• Your task
Can you quote the data from the line with "orange semicircle: moved 4 px up" through the line with "gray rectangle: moved 8 px left", both included, word for word?

━━━ Excerpted data

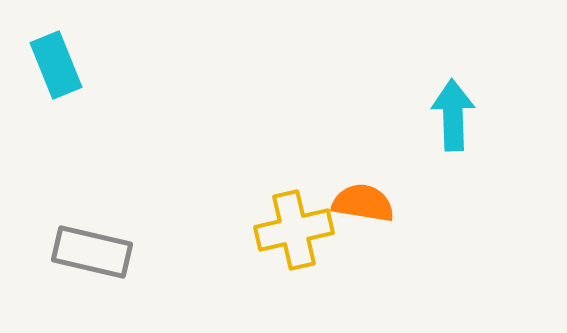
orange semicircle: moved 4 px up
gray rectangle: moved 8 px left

━━━━━━
━━━ Excerpted data

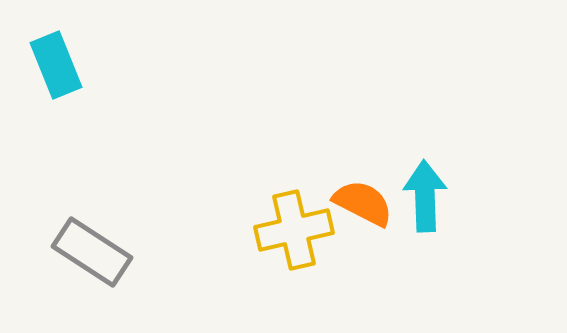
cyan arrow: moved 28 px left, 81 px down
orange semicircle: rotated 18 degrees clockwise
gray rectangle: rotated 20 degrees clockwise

━━━━━━

• Full solution
orange semicircle: moved 4 px up
gray rectangle: moved 8 px left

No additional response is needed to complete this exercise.